→ **MATERIALS PROVIDED**:
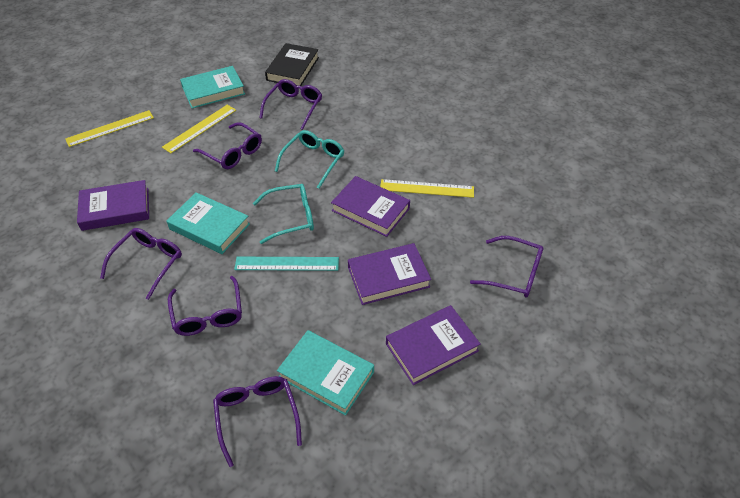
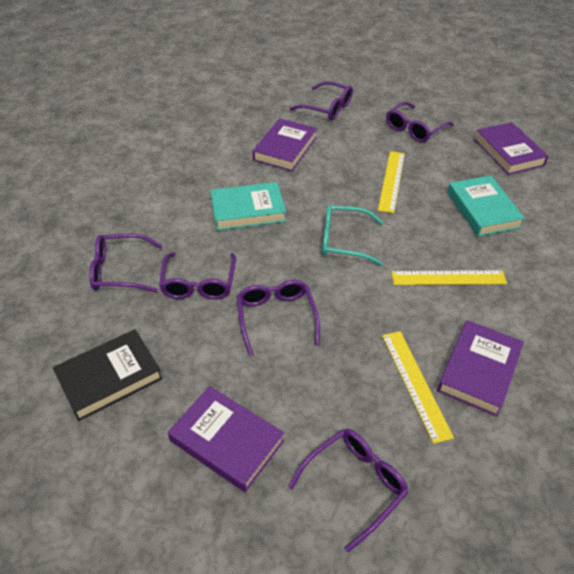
turquoise book: 3 -> 2
turquoise glasses: 2 -> 1
turquoise ruler: 1 -> 0

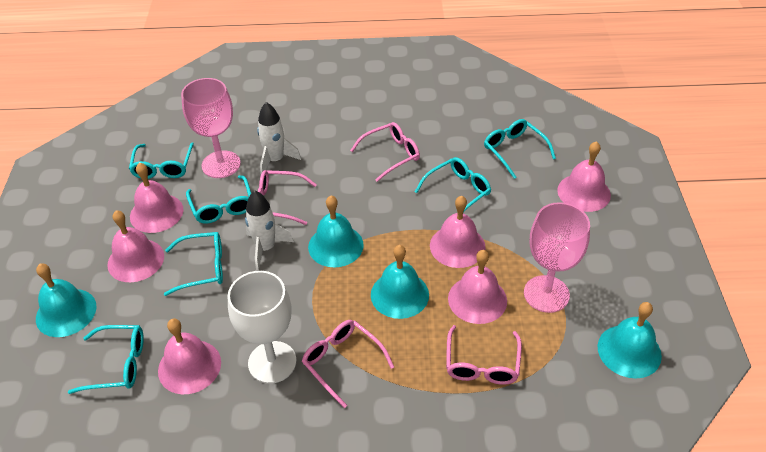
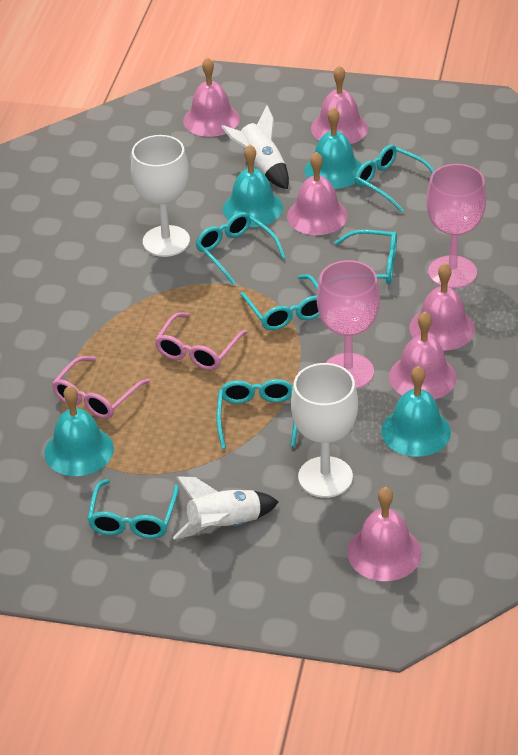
pink glasses: 4 -> 2
white goblet: 1 -> 2

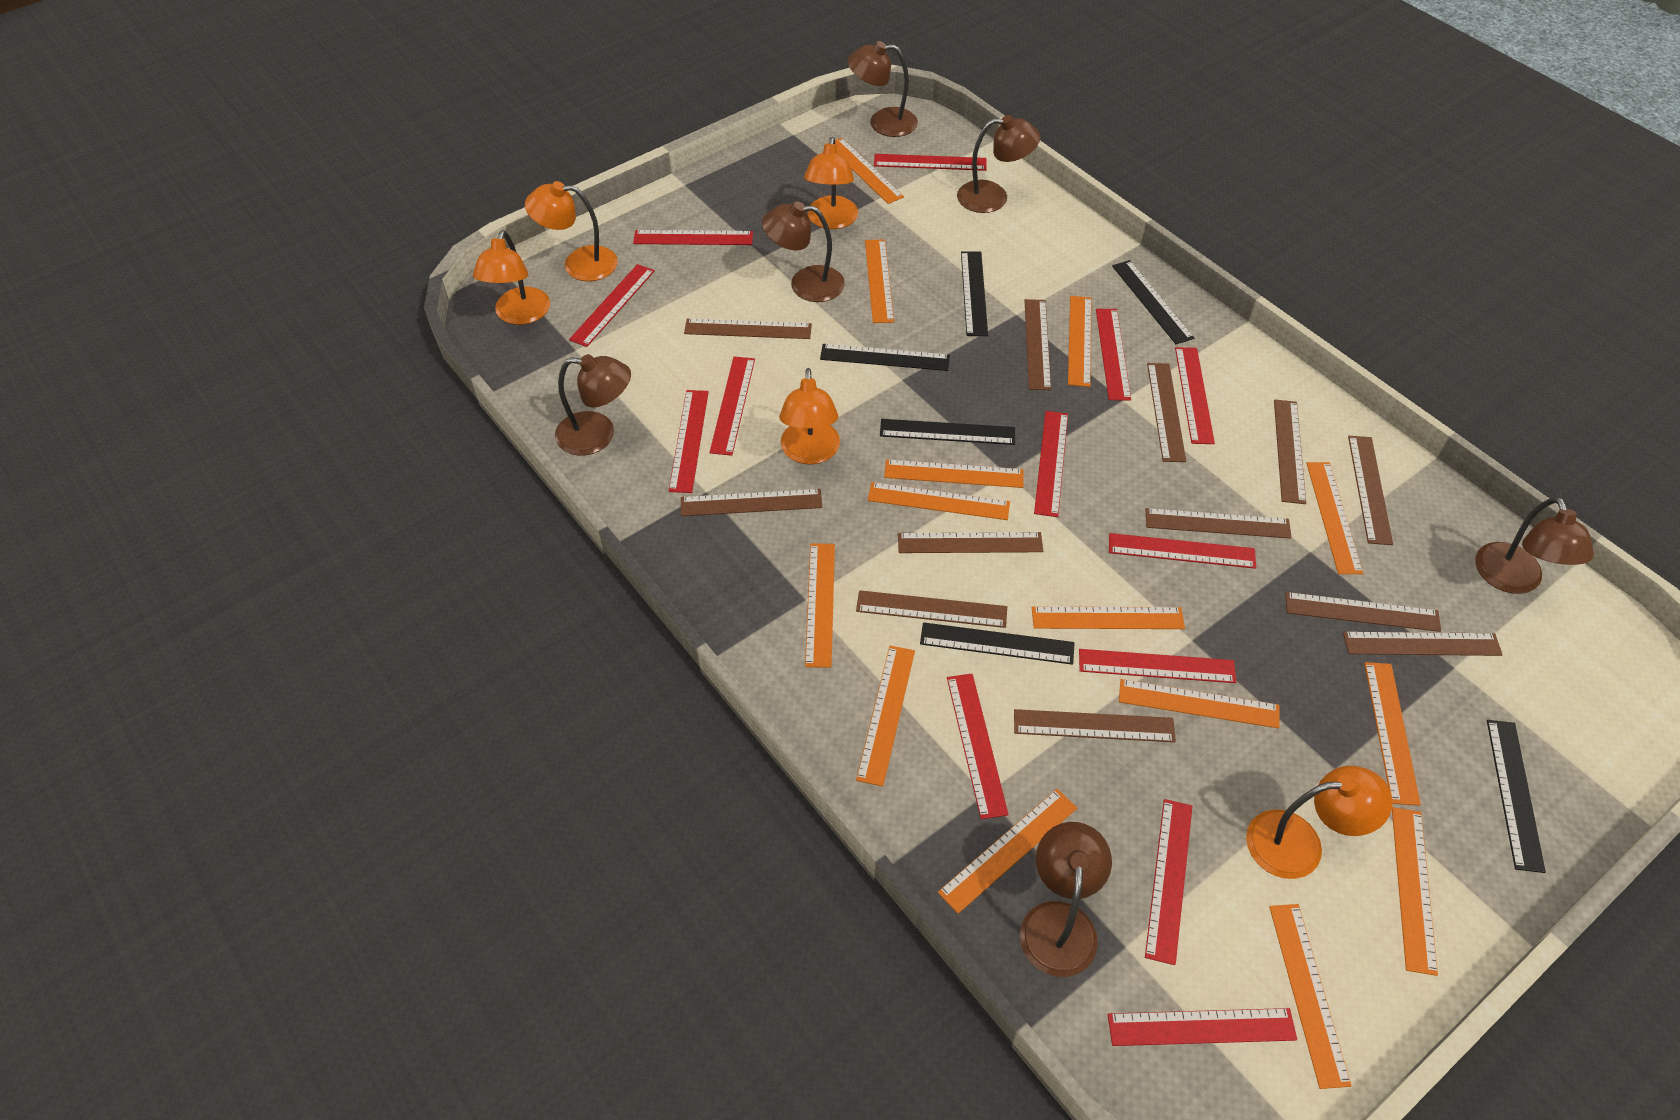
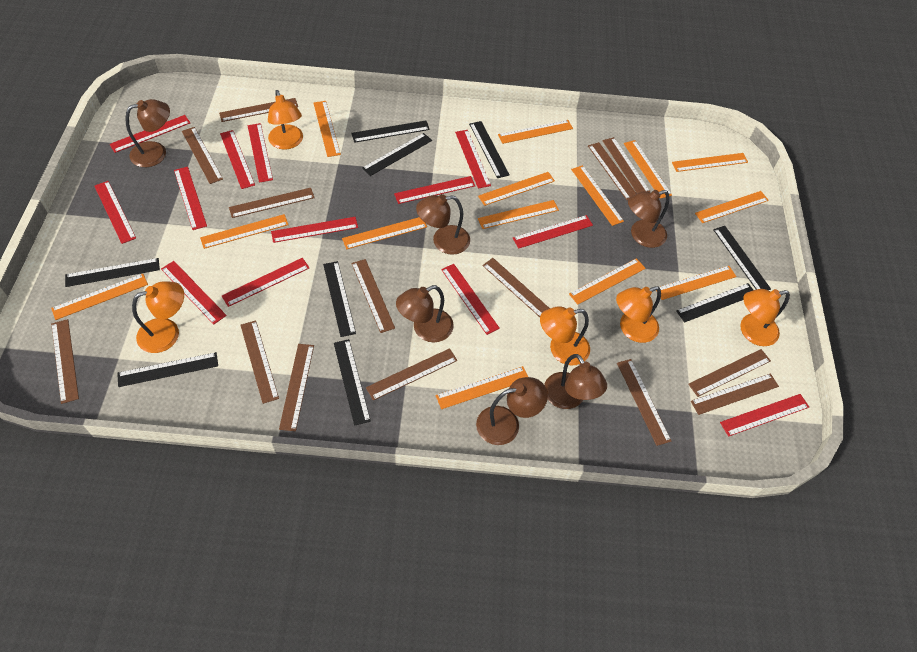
black ruler: 6 -> 9
brown ruler: 12 -> 14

→ **EXERCISE DESCRIPTION**: Give back, exactly and with nothing added, the lines from the line with "turquoise glasses: 2 -> 1" through the final line of the data, both included; leave pictures out.

→ **RESPONSE TO THE EXERCISE**:
turquoise glasses: 2 -> 1
turquoise ruler: 1 -> 0

pink glasses: 4 -> 2
white goblet: 1 -> 2

black ruler: 6 -> 9
brown ruler: 12 -> 14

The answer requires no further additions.